[Start of section]

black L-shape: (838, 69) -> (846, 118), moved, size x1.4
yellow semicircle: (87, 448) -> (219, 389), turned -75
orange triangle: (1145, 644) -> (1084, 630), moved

[End of section]
[Start of section]

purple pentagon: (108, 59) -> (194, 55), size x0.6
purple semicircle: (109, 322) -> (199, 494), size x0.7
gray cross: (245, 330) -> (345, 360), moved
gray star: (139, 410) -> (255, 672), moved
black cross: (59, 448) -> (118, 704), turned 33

[End of section]

- _Work to be completed_
Quote the listing above, but only from the line that shows "purple semicircle: (109, 322)" through the line that shows "black cross: (59, 448)".

- _Completed task_
purple semicircle: (109, 322) -> (199, 494), size x0.7
gray cross: (245, 330) -> (345, 360), moved
gray star: (139, 410) -> (255, 672), moved
black cross: (59, 448) -> (118, 704), turned 33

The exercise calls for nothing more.